Extracted records ::

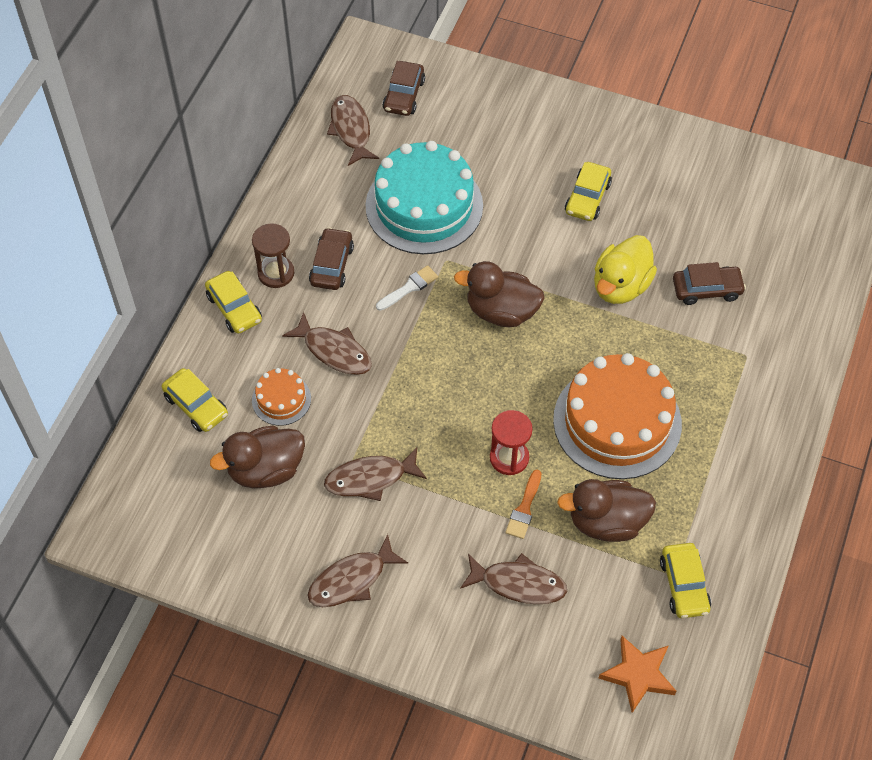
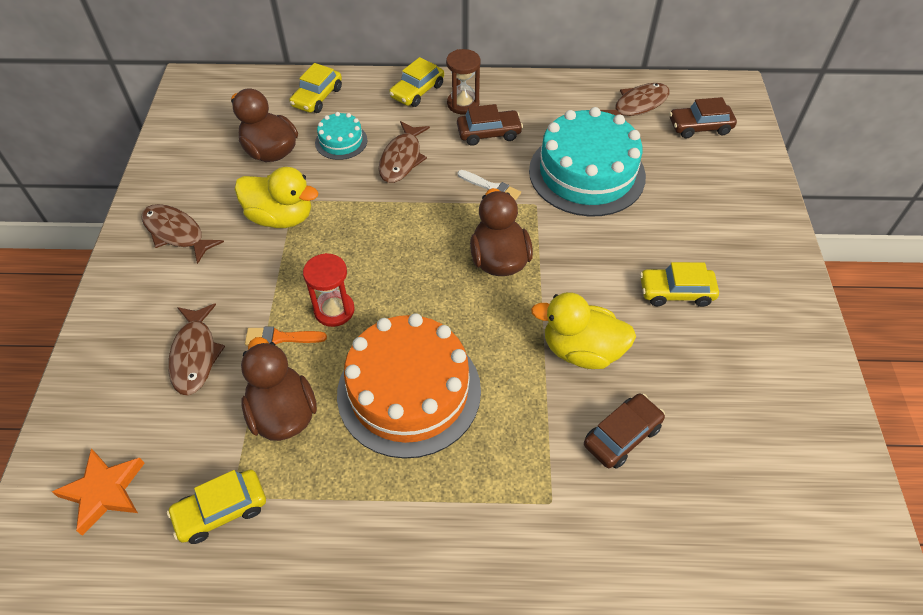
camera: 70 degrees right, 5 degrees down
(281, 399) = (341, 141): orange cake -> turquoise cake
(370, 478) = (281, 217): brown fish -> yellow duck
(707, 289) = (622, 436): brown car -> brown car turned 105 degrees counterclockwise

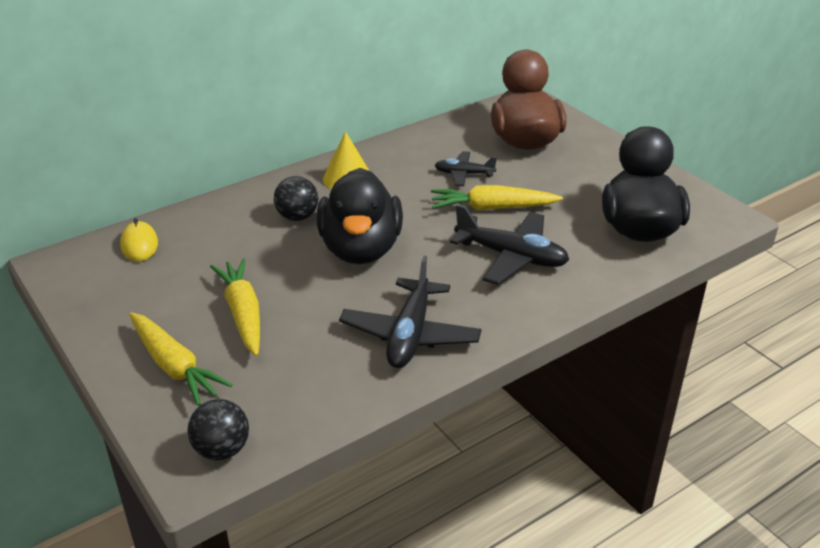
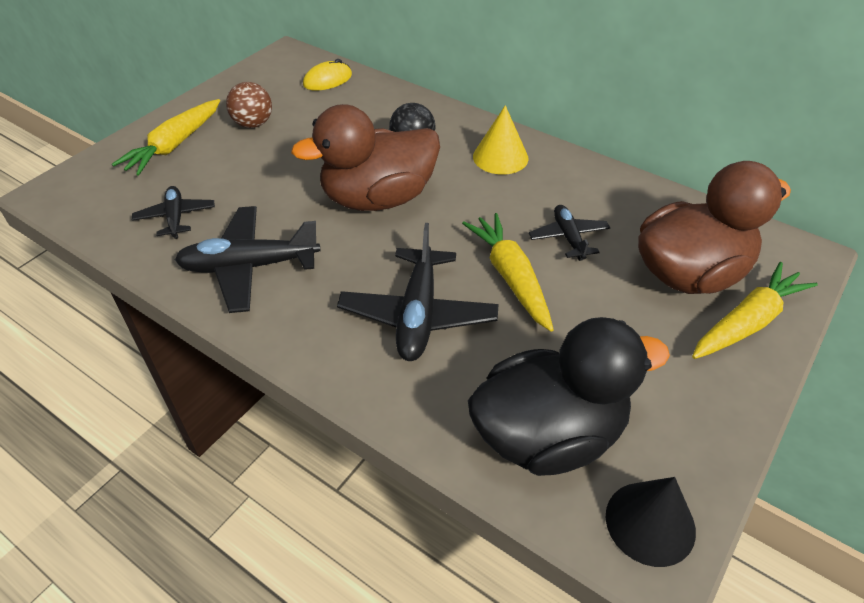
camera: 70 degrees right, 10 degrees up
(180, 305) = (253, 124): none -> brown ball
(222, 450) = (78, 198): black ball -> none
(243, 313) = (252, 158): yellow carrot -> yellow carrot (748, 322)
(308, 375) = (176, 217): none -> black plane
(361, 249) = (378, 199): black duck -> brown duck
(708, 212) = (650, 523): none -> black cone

Assigned task :: With the images left out, output all the entries above exactly.

Result of this task ::
camera: 70 degrees right, 5 degrees down
(281, 399) = (341, 141): orange cake -> turquoise cake
(370, 478) = (281, 217): brown fish -> yellow duck
(707, 289) = (622, 436): brown car -> brown car turned 105 degrees counterclockwise

camera: 70 degrees right, 10 degrees up
(180, 305) = (253, 124): none -> brown ball
(222, 450) = (78, 198): black ball -> none
(243, 313) = (252, 158): yellow carrot -> yellow carrot (748, 322)
(308, 375) = (176, 217): none -> black plane
(361, 249) = (378, 199): black duck -> brown duck
(708, 212) = (650, 523): none -> black cone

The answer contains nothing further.